Would you please return the lines of the entries below starting at the line that has "D3: diode (A" and ending at the line that has "V1: AC 6V (AC1, COM) -> AC 6V (AC1, AC2)", both included, exactly as they are?

## PROVIDED MATERIAL:

..........

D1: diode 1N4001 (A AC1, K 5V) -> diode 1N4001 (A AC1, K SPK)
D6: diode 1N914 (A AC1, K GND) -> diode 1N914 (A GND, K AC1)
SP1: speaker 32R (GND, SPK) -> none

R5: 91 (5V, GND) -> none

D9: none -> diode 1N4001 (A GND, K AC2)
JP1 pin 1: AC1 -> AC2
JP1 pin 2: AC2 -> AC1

..........

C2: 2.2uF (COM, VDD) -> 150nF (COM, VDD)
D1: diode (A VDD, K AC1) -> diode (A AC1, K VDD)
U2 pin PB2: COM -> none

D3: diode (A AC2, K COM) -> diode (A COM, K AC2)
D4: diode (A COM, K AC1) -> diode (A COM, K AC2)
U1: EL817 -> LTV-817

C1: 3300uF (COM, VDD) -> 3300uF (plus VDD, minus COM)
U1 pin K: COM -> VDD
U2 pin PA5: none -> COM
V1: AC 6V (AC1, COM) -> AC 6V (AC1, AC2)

..........

## EXERCISE SOLUTION:
D3: diode (A AC2, K COM) -> diode (A COM, K AC2)
D4: diode (A COM, K AC1) -> diode (A COM, K AC2)
U1: EL817 -> LTV-817

C1: 3300uF (COM, VDD) -> 3300uF (plus VDD, minus COM)
U1 pin K: COM -> VDD
U2 pin PA5: none -> COM
V1: AC 6V (AC1, COM) -> AC 6V (AC1, AC2)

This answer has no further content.